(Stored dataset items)
::::
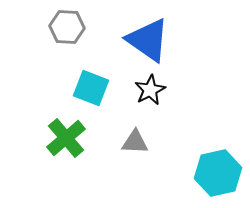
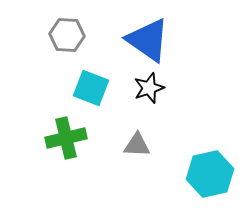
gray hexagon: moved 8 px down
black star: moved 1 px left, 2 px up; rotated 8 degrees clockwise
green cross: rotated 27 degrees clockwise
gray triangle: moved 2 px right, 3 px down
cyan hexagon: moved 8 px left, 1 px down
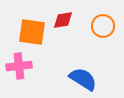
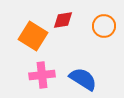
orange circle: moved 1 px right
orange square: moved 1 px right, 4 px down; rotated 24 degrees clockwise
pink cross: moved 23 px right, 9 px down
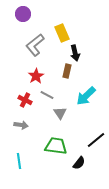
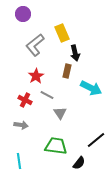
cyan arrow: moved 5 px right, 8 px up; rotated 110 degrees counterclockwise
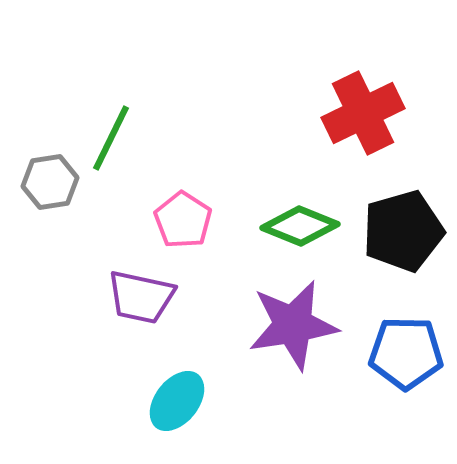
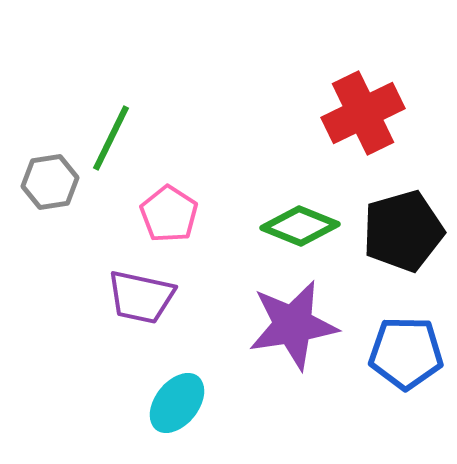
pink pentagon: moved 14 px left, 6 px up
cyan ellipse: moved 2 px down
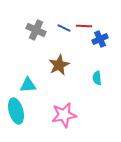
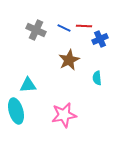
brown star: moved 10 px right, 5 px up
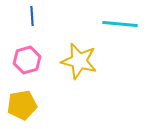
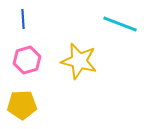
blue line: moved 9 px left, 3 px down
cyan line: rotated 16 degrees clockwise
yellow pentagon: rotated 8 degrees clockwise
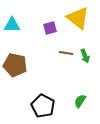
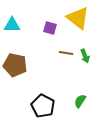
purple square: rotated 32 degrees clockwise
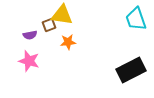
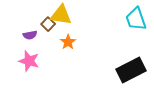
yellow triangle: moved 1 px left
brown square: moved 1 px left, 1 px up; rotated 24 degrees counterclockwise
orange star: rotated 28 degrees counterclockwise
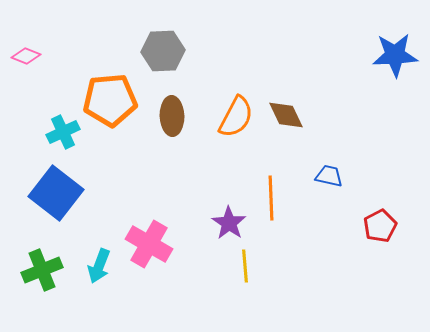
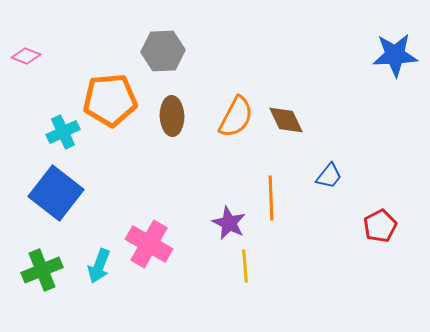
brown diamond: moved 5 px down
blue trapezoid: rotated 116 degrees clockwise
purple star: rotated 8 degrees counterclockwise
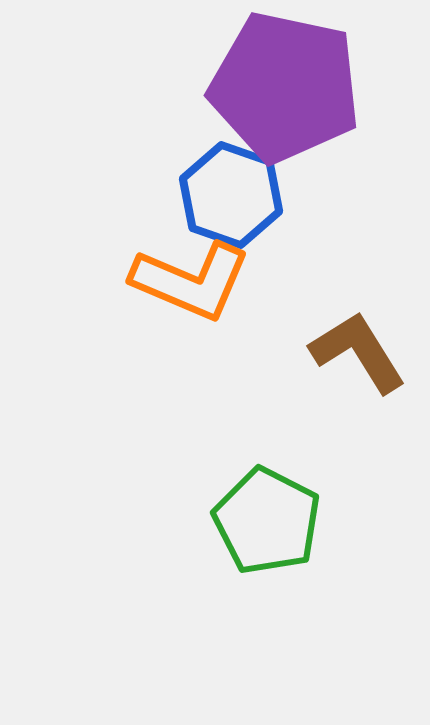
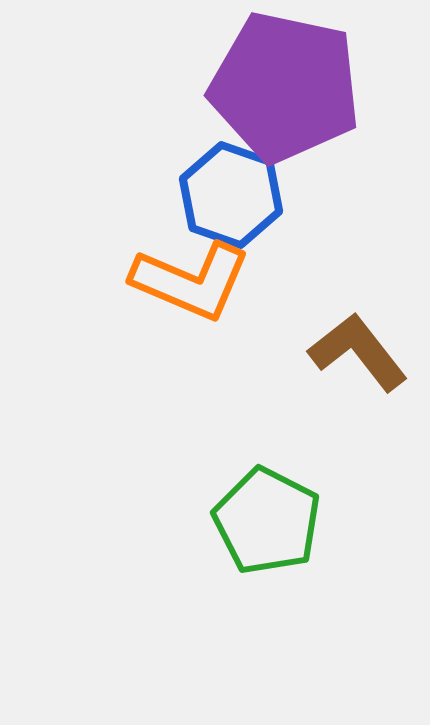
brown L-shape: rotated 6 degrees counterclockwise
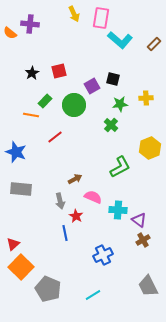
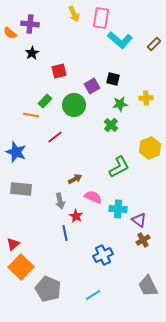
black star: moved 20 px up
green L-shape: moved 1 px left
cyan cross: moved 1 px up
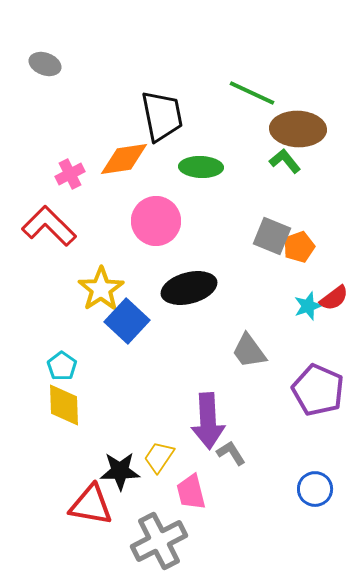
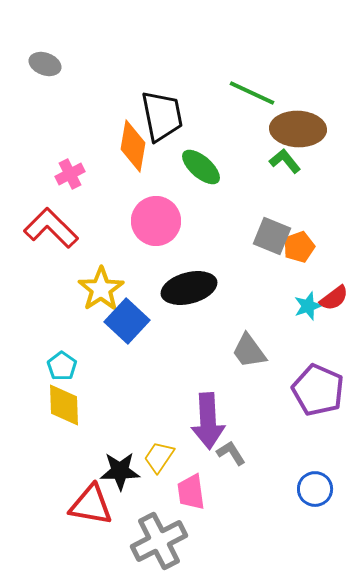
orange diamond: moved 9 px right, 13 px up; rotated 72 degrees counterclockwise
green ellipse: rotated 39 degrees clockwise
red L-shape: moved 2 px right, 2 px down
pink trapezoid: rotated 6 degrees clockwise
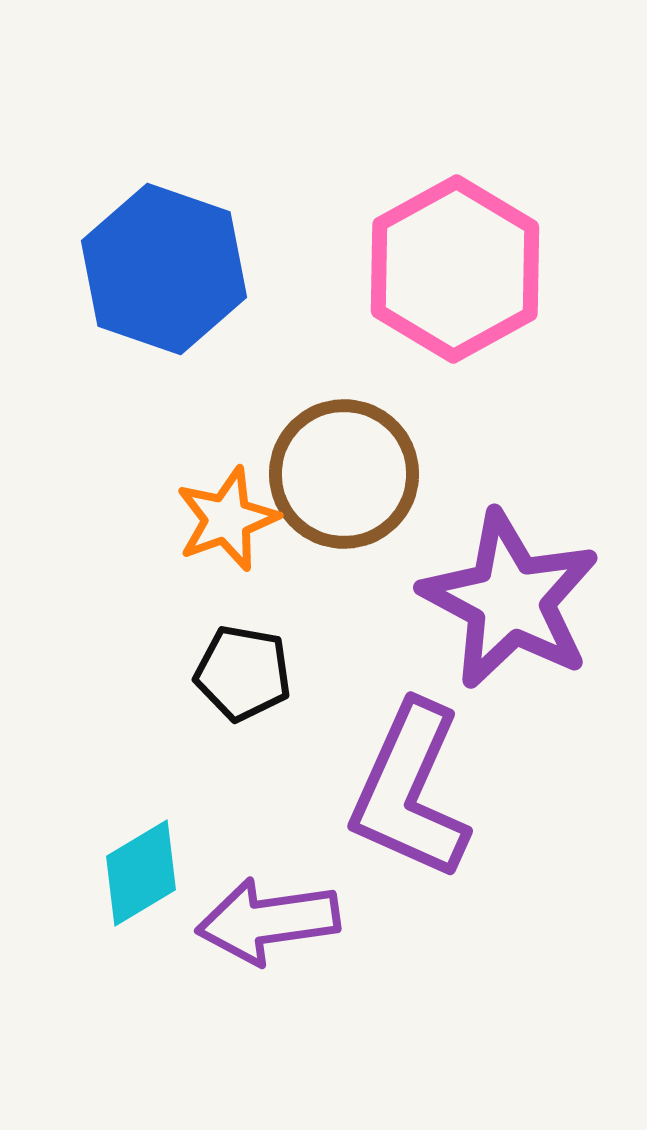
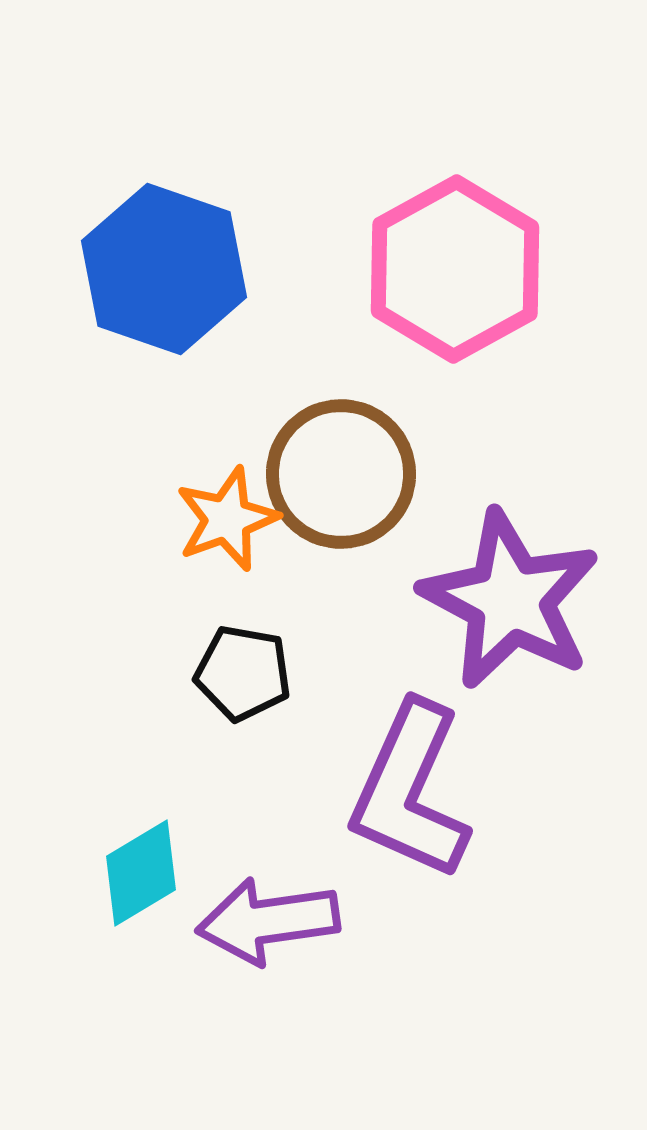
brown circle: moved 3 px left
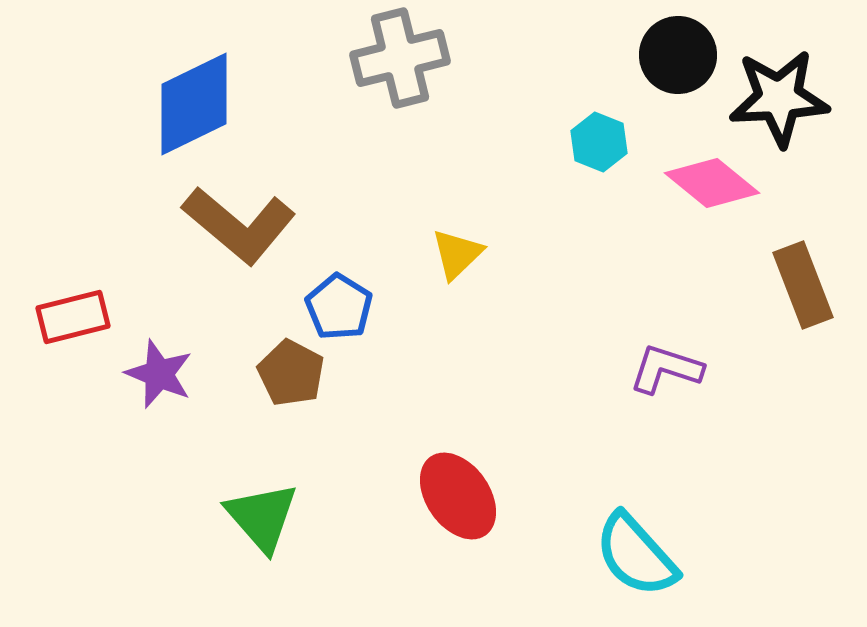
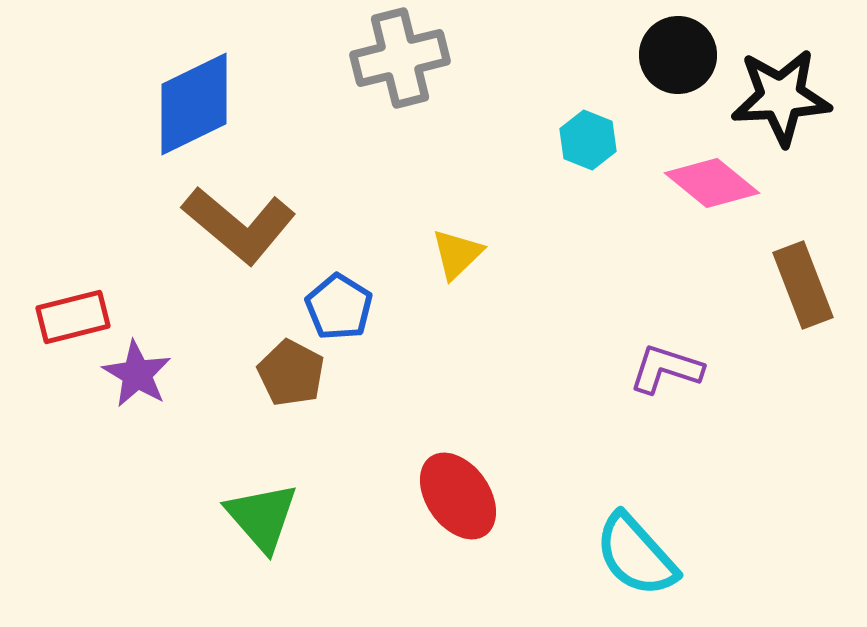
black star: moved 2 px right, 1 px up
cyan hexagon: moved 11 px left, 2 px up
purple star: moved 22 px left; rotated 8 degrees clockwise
::::
Aim of the task ->
Every line above is to be reproduced verbatim, and the pictures are to be omitted.

Answer section ->
gray hexagon: moved 8 px down
black star: moved 1 px left, 2 px up; rotated 8 degrees clockwise
green cross: rotated 27 degrees clockwise
gray triangle: moved 2 px right, 3 px down
cyan hexagon: moved 8 px left, 1 px down
orange circle: moved 1 px right
orange square: moved 1 px right, 4 px down; rotated 24 degrees clockwise
pink cross: moved 23 px right, 9 px down
cyan arrow: moved 5 px right, 8 px up; rotated 110 degrees counterclockwise
pink pentagon: moved 14 px left, 6 px up
cyan ellipse: moved 2 px down
brown star: moved 10 px right, 5 px up
blue line: moved 9 px left, 3 px down
cyan line: rotated 16 degrees clockwise
yellow pentagon: rotated 8 degrees clockwise
purple square: rotated 32 degrees clockwise
yellow triangle: moved 1 px left
brown square: moved 1 px left, 1 px up; rotated 24 degrees counterclockwise
orange star: rotated 28 degrees counterclockwise
brown diamond: moved 5 px down
blue trapezoid: rotated 116 degrees clockwise
purple star: rotated 8 degrees counterclockwise
brown L-shape: rotated 6 degrees counterclockwise
black star: moved 20 px up
green L-shape: moved 1 px left
cyan cross: moved 1 px up
orange diamond: moved 9 px right, 13 px up; rotated 72 degrees counterclockwise
green ellipse: rotated 39 degrees clockwise
red L-shape: moved 2 px right, 2 px down
pink trapezoid: rotated 6 degrees clockwise
brown circle: moved 3 px left
black star: moved 2 px right, 1 px up
cyan hexagon: moved 11 px left, 2 px up
purple star: moved 22 px left; rotated 8 degrees clockwise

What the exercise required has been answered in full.